Among the lines below, tally those that hold "mushroom". Return the number and nothing more.

• **Data provided**:
· · · · ·
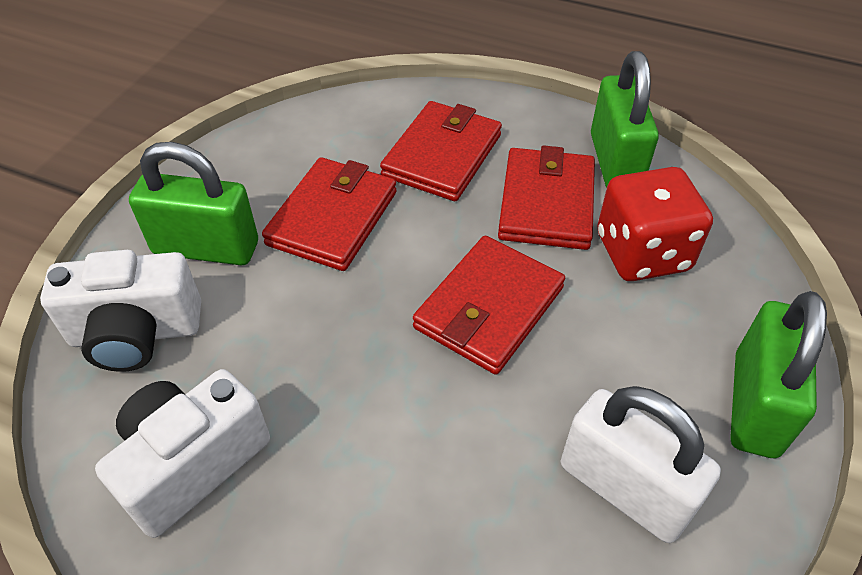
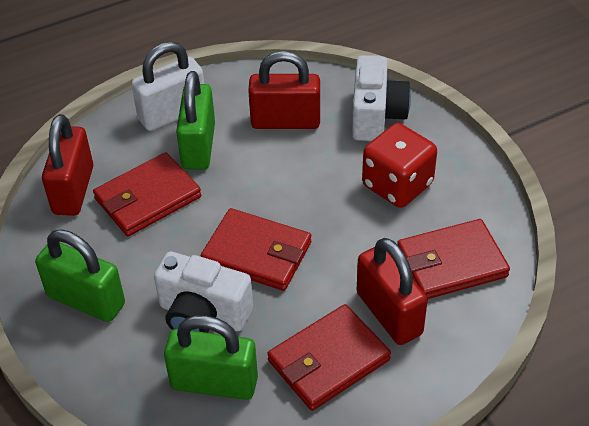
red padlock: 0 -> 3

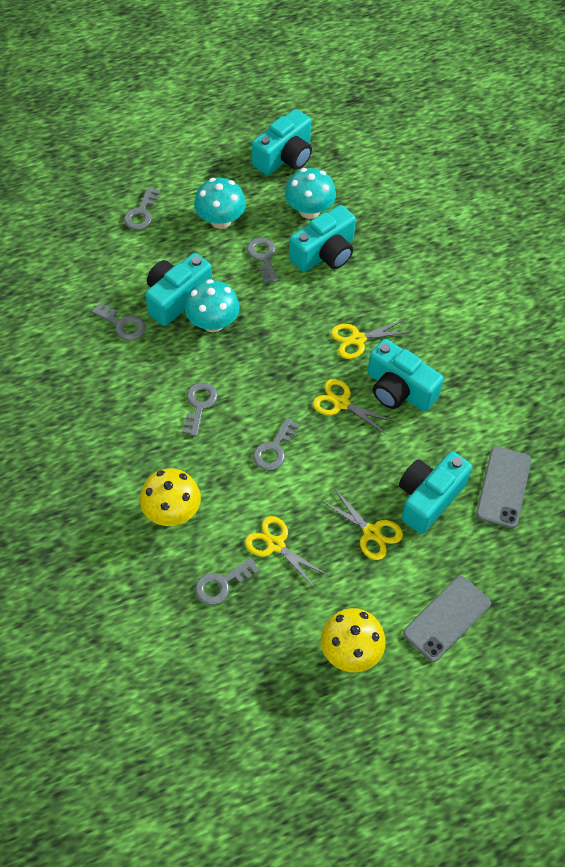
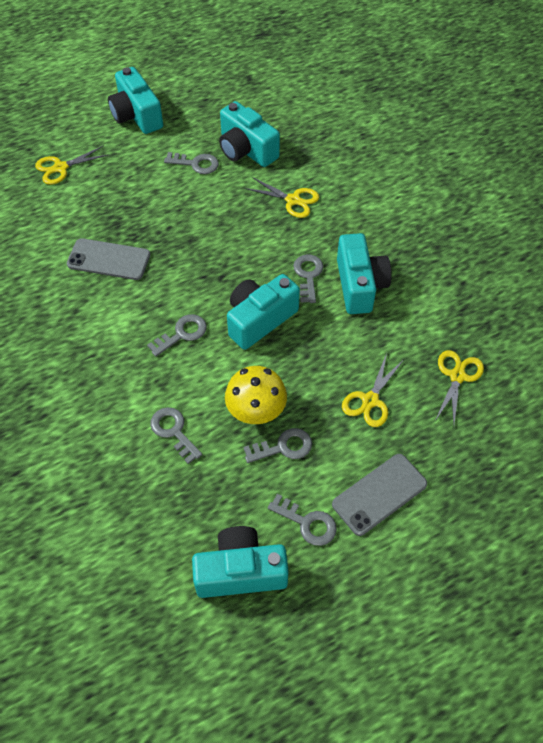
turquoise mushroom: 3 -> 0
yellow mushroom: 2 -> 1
· · · · ·
• **Response area**:
2